____ Data
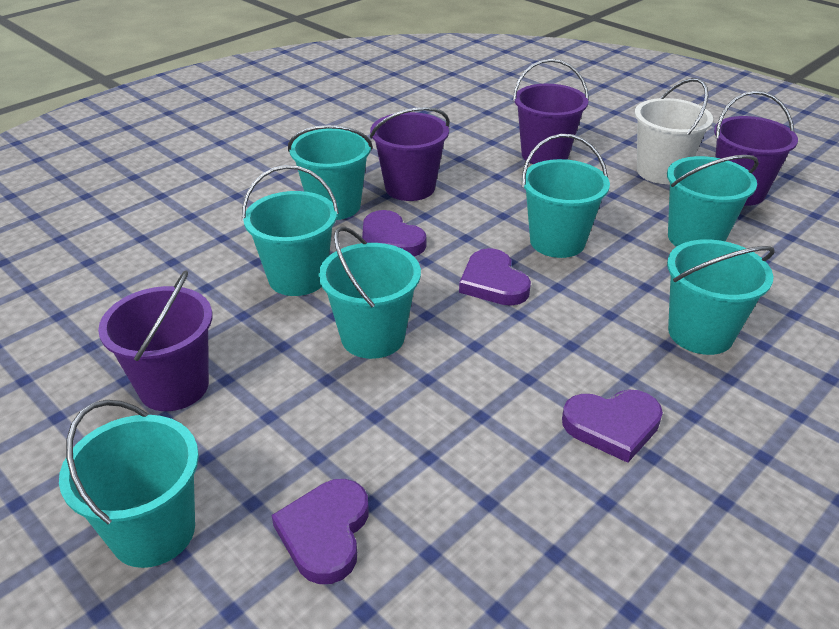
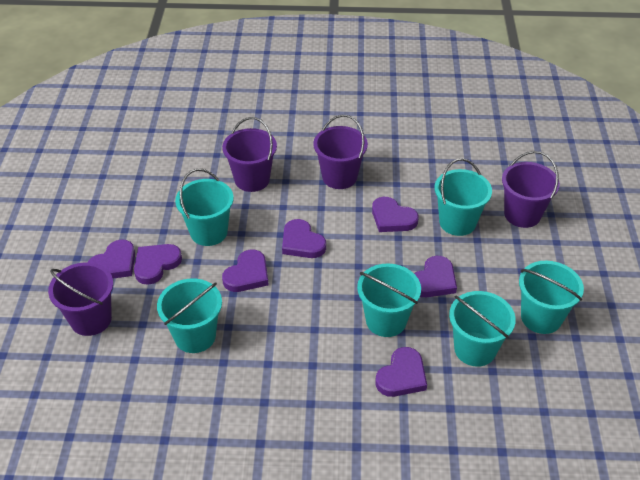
purple heart: 4 -> 7
turquoise bucket: 7 -> 6
white bucket: 1 -> 0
________
Without including any picture, write out the material above exactly.

purple heart: 4 -> 7
turquoise bucket: 7 -> 6
white bucket: 1 -> 0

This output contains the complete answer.